* _TASK TO COMPLETE_:
Set out the text lines of the records below as a JSON list of strings, one string per line, with blank lines skipped. Leave the pictures out.

#### DATA SECTION ####

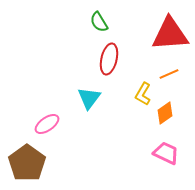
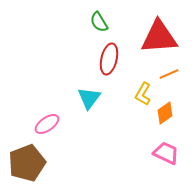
red triangle: moved 11 px left, 3 px down
brown pentagon: rotated 15 degrees clockwise
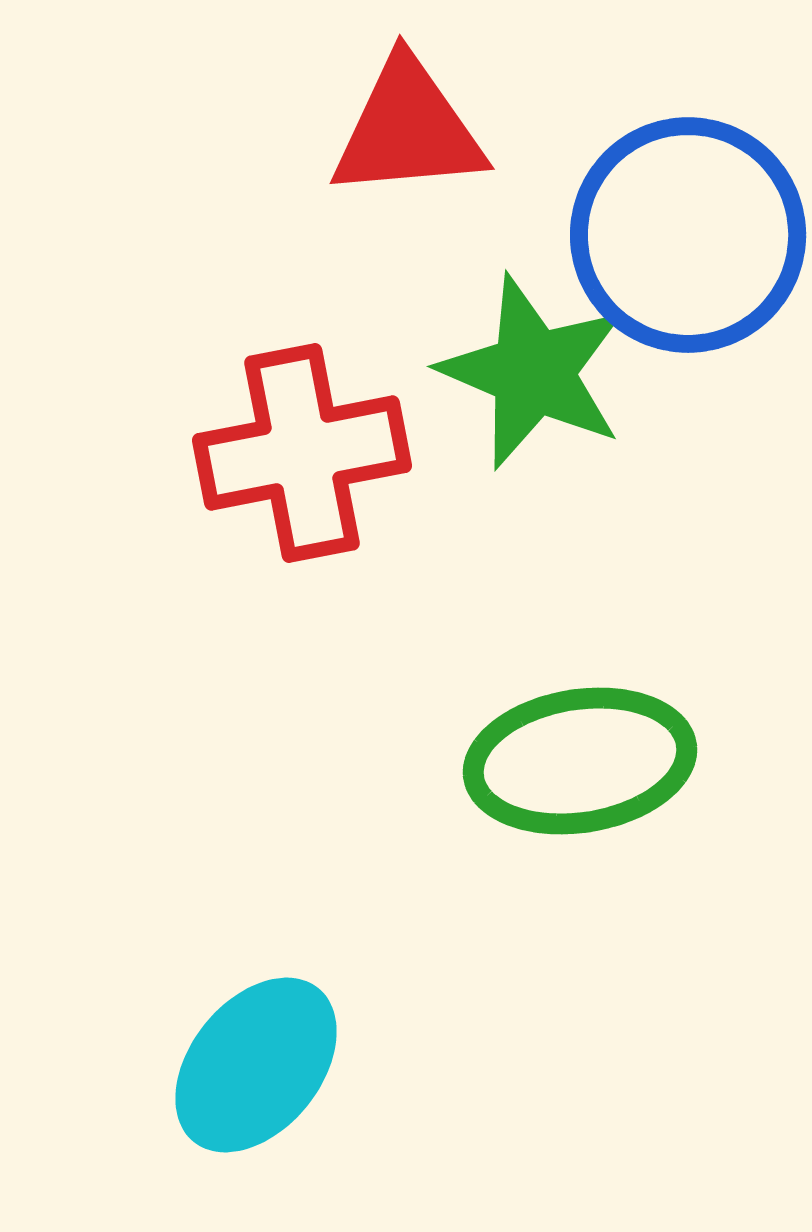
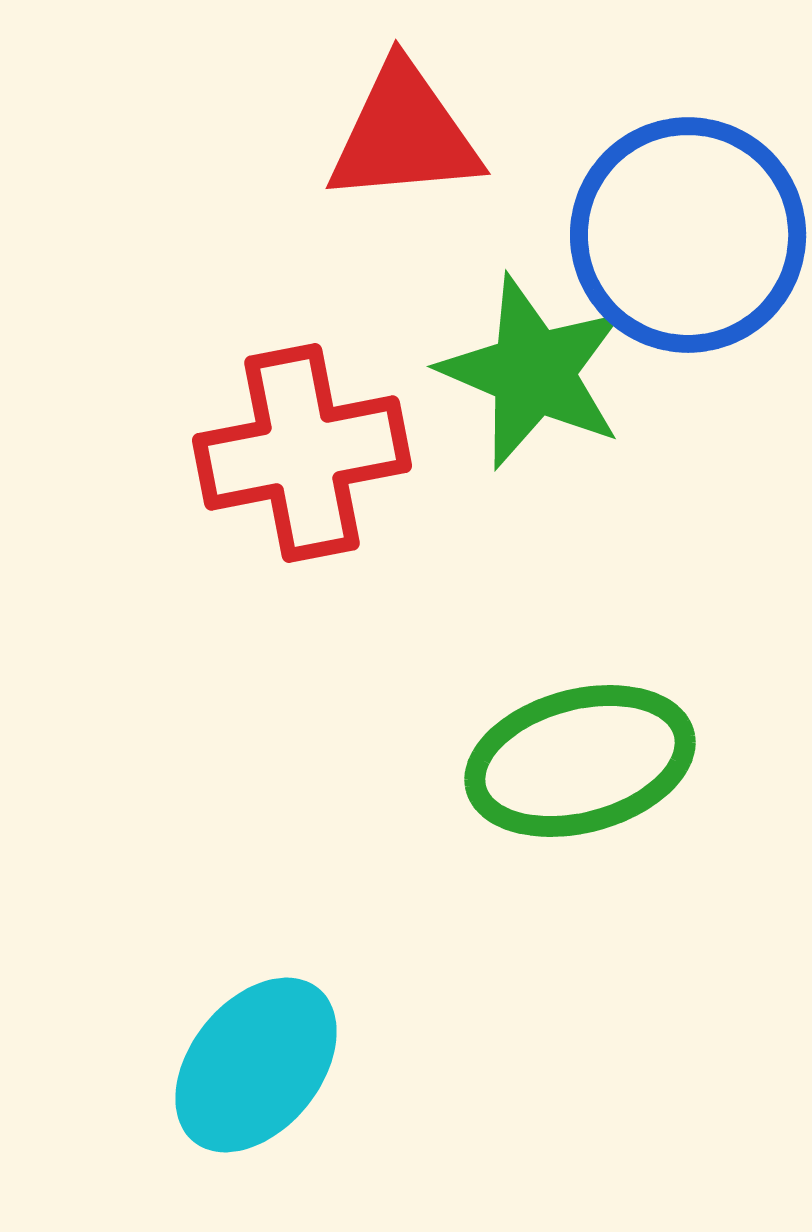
red triangle: moved 4 px left, 5 px down
green ellipse: rotated 6 degrees counterclockwise
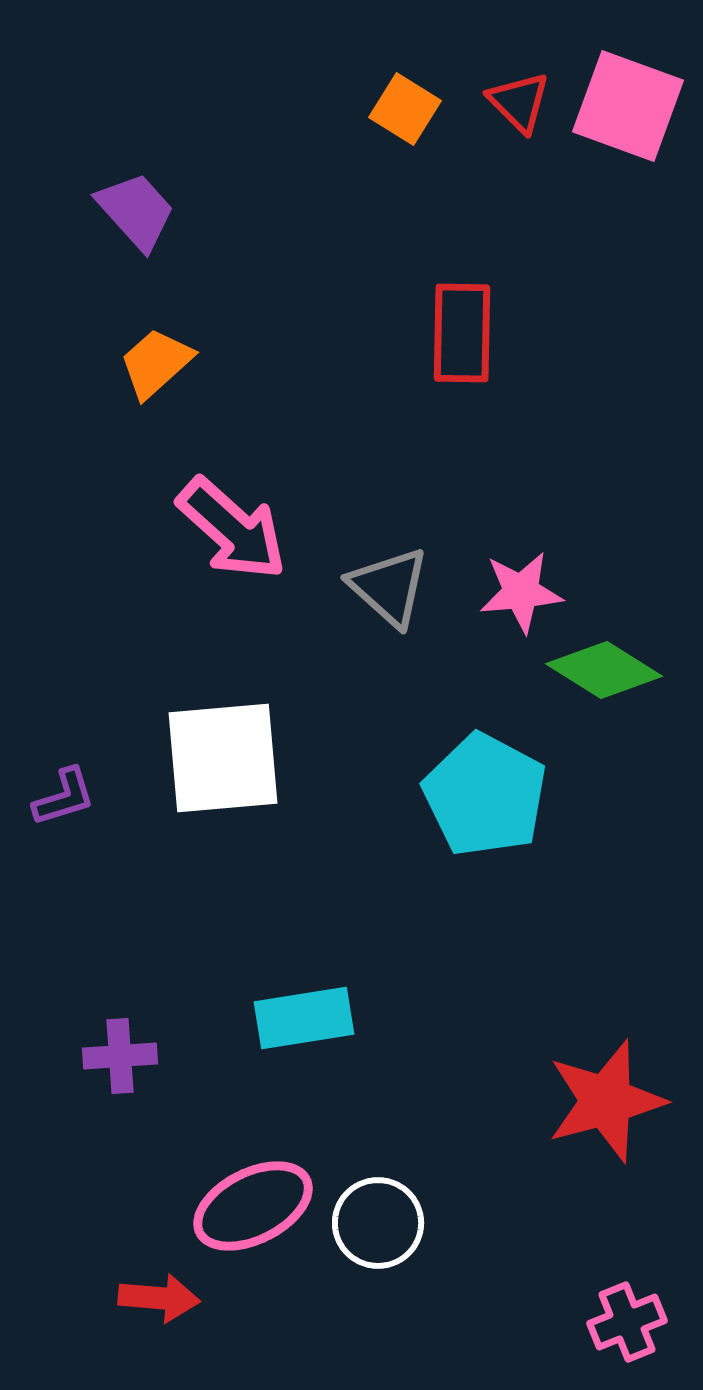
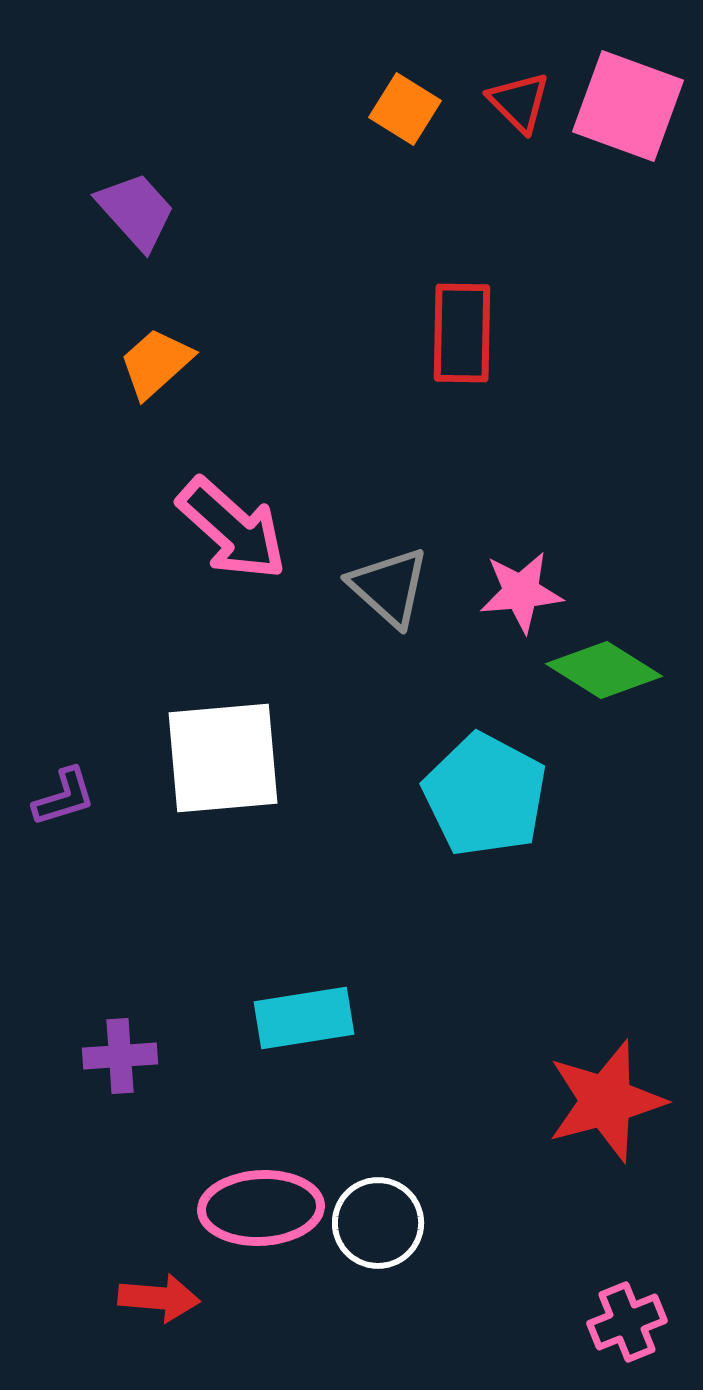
pink ellipse: moved 8 px right, 2 px down; rotated 24 degrees clockwise
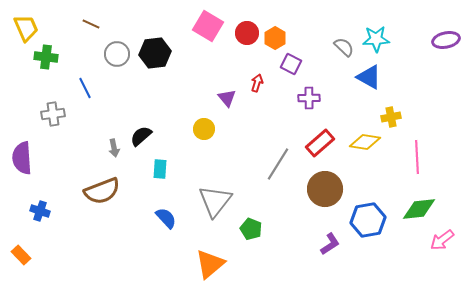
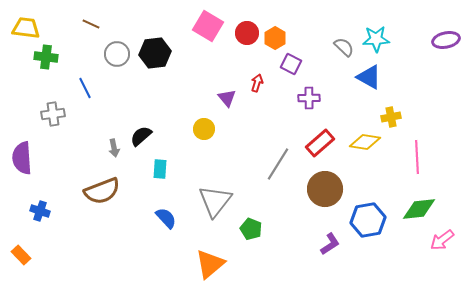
yellow trapezoid: rotated 60 degrees counterclockwise
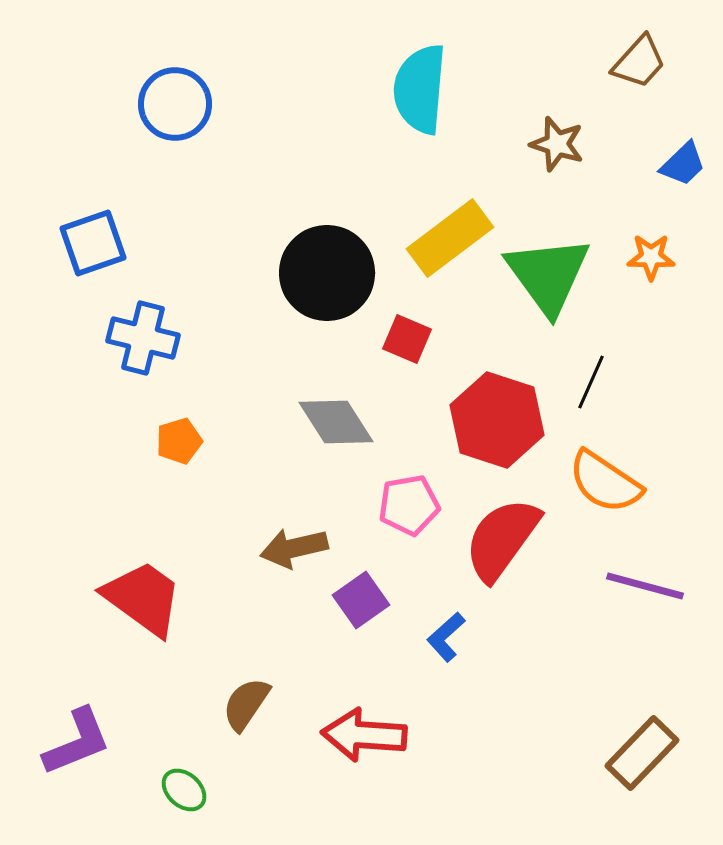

####

* _FINISHED ANSWER_:
[
  "red triangle: moved 11 px left, 3 px down",
  "brown pentagon: rotated 15 degrees clockwise",
  "red triangle: moved 4 px left, 5 px down",
  "green ellipse: rotated 6 degrees counterclockwise",
  "pink ellipse: moved 8 px right, 2 px down; rotated 24 degrees clockwise",
  "yellow trapezoid: rotated 60 degrees counterclockwise"
]